• _What is being asked_: Output, exactly as written, the lines below starting at the line containing "camera: 60 degrees right, 0 degrees up" and ending at the line containing "(356, 80) = (514, 284): black". Drop the pictures and keep both end lines.

• _Records for the exercise_:
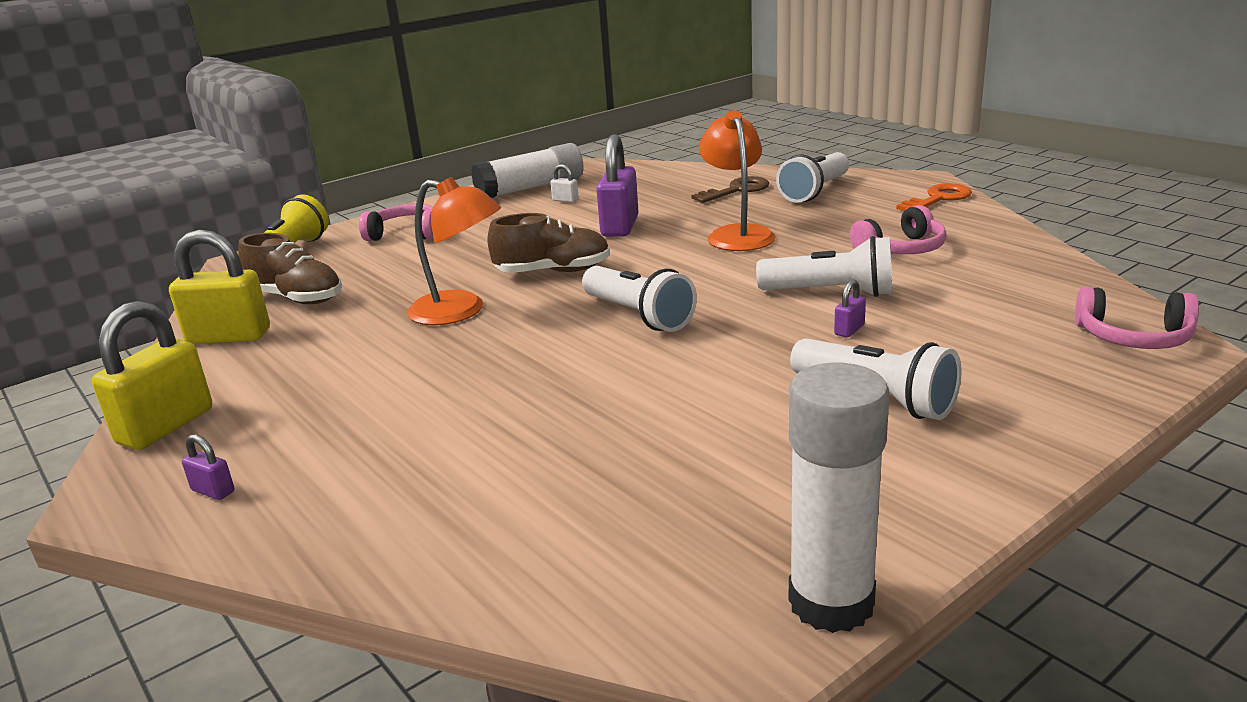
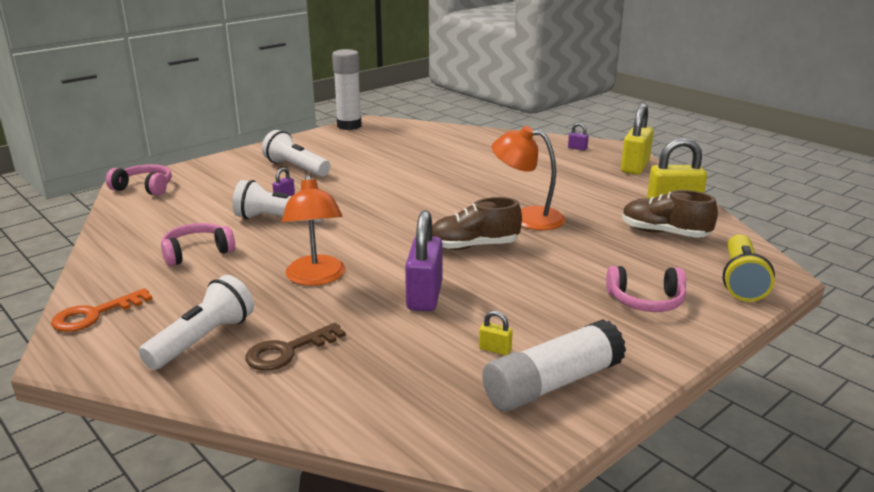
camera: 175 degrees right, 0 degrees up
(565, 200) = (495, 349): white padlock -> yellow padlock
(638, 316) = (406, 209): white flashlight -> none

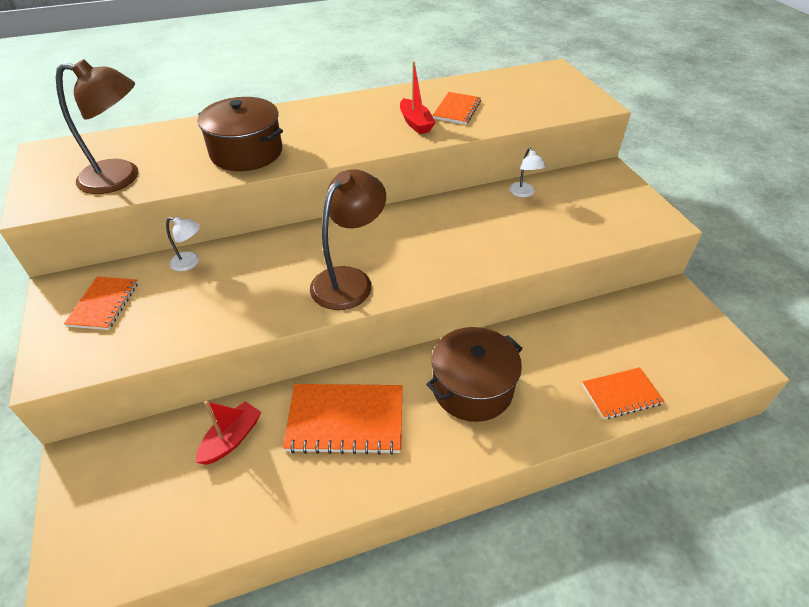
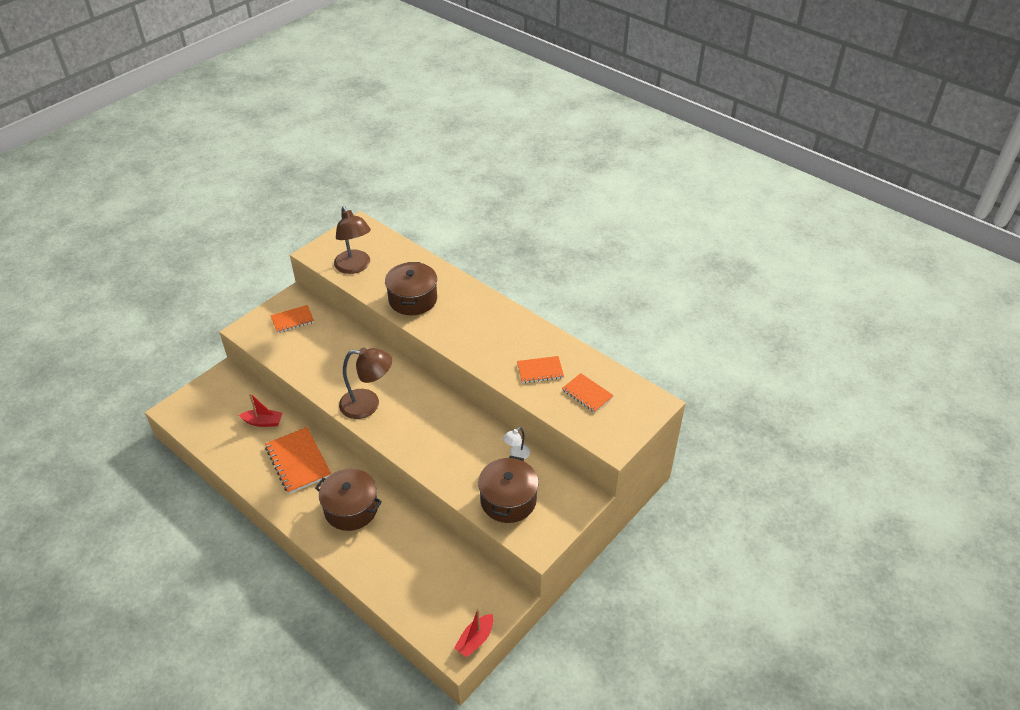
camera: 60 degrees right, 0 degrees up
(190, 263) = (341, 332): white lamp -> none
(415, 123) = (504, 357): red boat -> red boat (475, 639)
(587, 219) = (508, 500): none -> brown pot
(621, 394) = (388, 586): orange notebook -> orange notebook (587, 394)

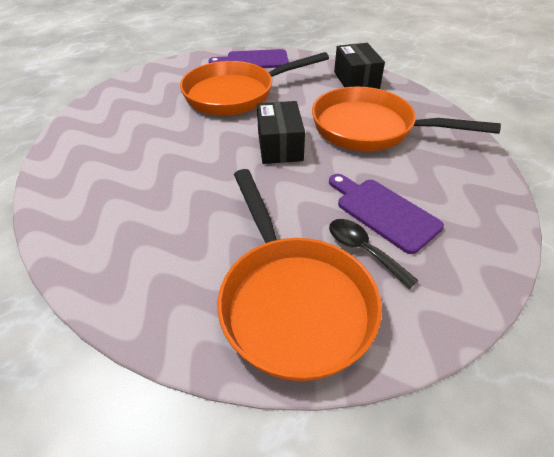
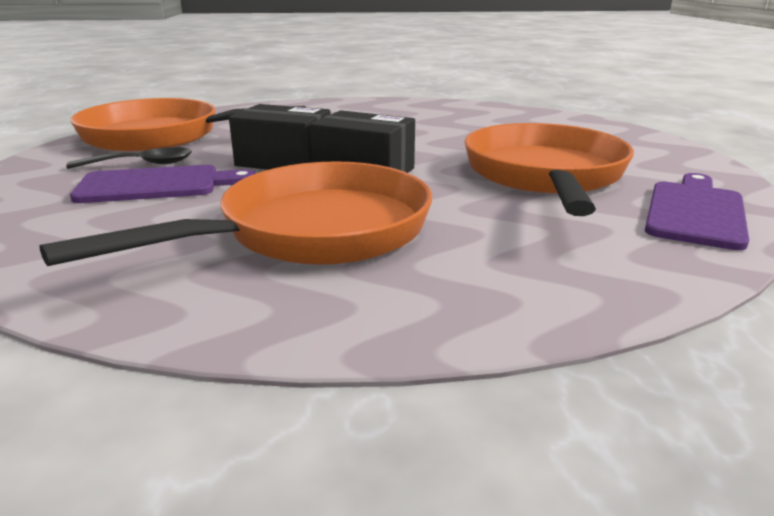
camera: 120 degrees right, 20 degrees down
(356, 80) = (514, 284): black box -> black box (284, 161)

* * *

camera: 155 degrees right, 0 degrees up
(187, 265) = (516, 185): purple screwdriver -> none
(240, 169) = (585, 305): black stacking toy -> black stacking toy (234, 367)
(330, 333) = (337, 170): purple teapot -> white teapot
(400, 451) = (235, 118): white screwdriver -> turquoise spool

--

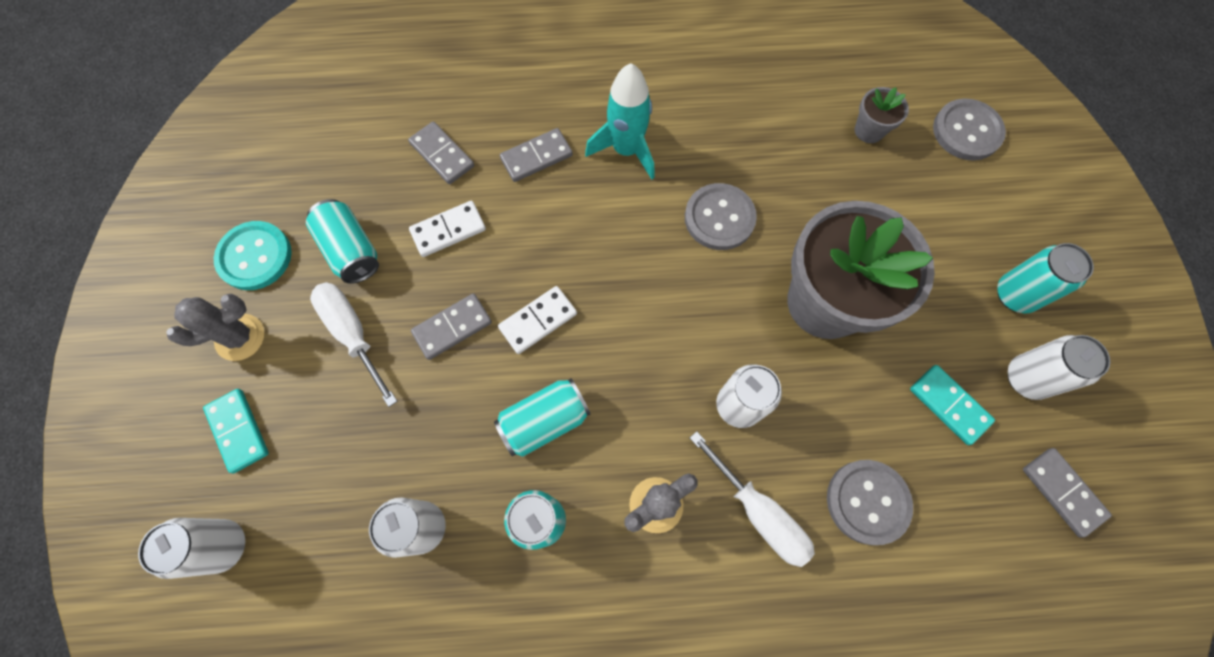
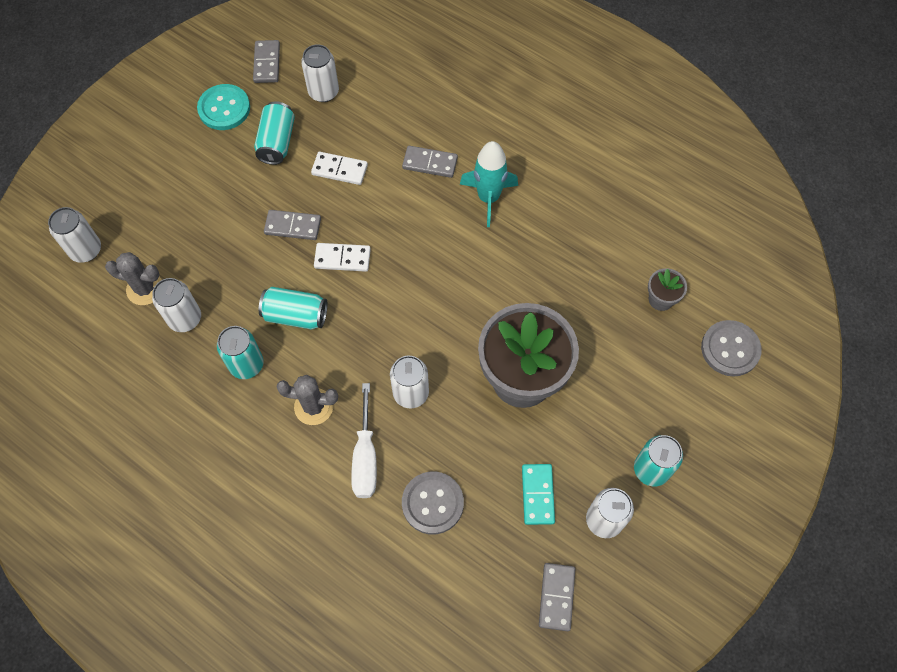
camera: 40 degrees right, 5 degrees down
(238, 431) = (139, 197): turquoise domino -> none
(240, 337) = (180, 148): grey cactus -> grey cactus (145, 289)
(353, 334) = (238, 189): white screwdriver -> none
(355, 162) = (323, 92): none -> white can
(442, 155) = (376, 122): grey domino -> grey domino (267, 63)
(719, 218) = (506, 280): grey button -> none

• _Exercise solution_:
camera: 60 degrees right, 0 degrees up
(190, 263) = (341, 332): white lamp -> none
(415, 123) = (504, 357): red boat -> red boat (475, 639)
(587, 219) = (508, 500): none -> brown pot
(621, 394) = (388, 586): orange notebook -> orange notebook (587, 394)

camera: 120 degrees right, 20 degrees down
(356, 80) = (514, 284): black box -> black box (284, 161)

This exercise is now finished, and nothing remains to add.